• About this task: As soon as the line containing "black hexagon: moved 13 px right, 18 px down" appears, start repeating lines exactly and continue to the end of the entries; please skip pictures.

• Image sequences with motion text:
====

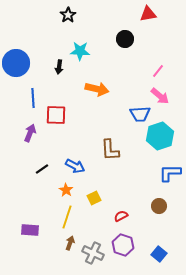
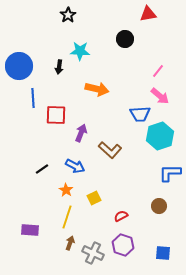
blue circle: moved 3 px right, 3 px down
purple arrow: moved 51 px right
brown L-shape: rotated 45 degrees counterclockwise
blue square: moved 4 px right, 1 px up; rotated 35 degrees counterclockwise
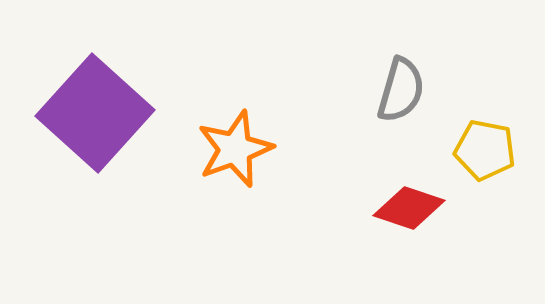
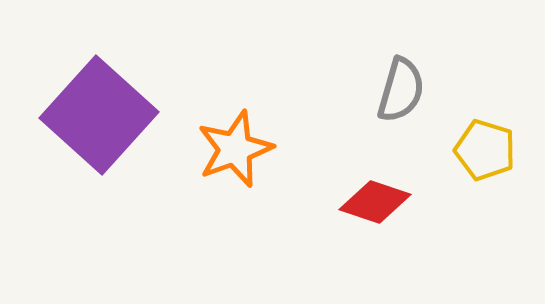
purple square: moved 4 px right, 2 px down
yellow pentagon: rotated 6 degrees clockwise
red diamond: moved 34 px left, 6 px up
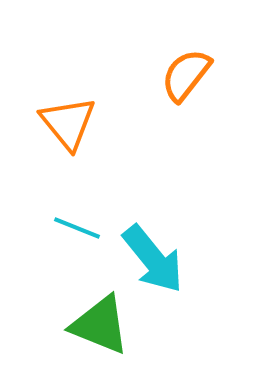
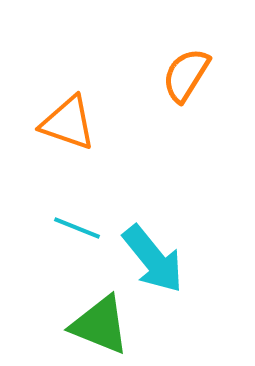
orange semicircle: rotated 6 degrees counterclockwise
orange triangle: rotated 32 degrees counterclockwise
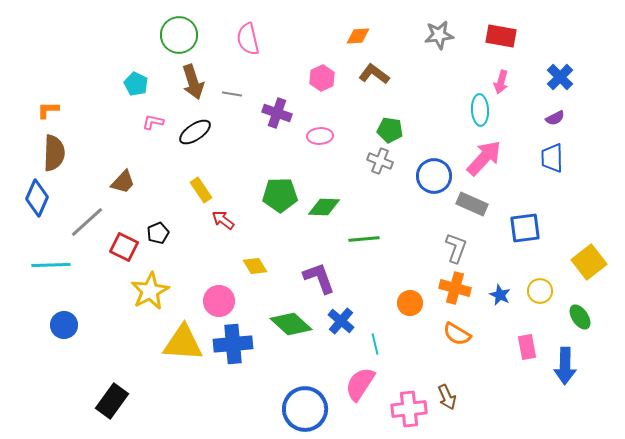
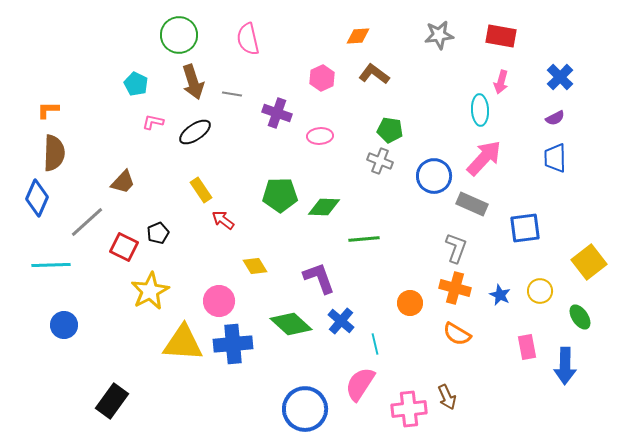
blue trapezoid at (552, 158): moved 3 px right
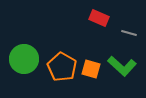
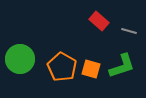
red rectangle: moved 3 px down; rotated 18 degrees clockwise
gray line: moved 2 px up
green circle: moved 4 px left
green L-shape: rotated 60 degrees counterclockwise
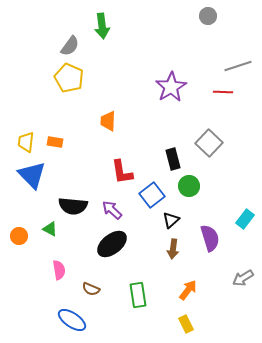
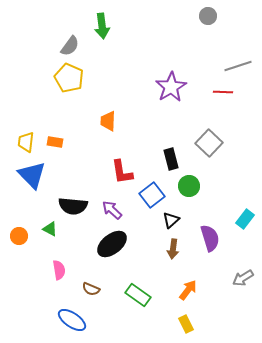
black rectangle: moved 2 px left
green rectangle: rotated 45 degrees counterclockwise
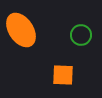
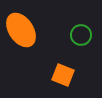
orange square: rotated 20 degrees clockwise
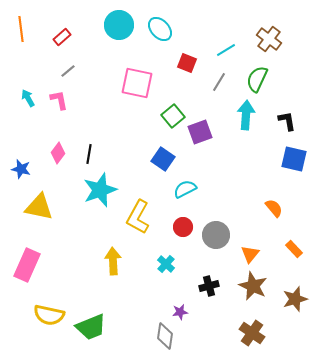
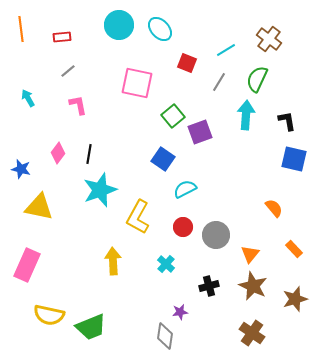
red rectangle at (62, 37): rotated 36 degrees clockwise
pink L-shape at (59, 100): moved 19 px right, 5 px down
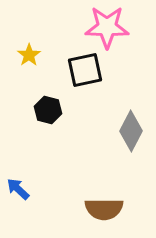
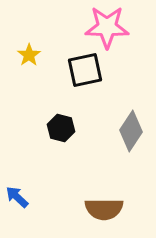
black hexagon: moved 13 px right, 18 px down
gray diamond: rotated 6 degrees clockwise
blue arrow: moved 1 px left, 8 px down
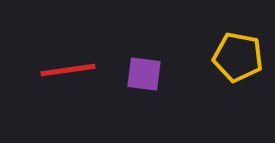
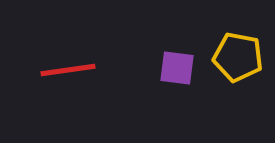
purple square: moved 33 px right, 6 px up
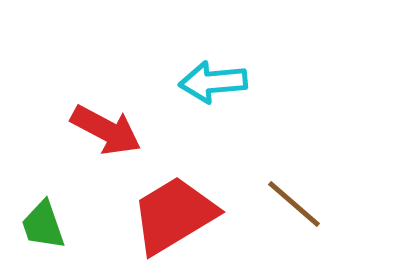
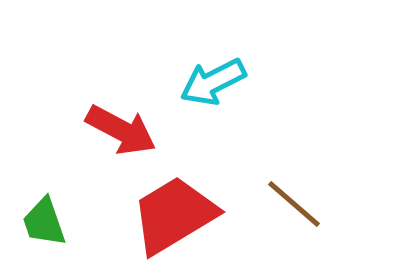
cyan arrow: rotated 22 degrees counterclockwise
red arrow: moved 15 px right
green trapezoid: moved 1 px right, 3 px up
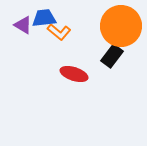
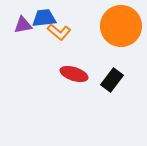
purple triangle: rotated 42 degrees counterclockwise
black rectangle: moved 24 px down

====

• Written answer:
black hexagon: moved 13 px right, 18 px down
gray diamond: rotated 6 degrees clockwise
blue arrow: moved 1 px left, 8 px down
purple square: moved 33 px right, 6 px up
cyan arrow: rotated 22 degrees counterclockwise
red arrow: moved 15 px right
green trapezoid: moved 1 px right, 3 px up
purple triangle: rotated 42 degrees counterclockwise
black rectangle: moved 24 px down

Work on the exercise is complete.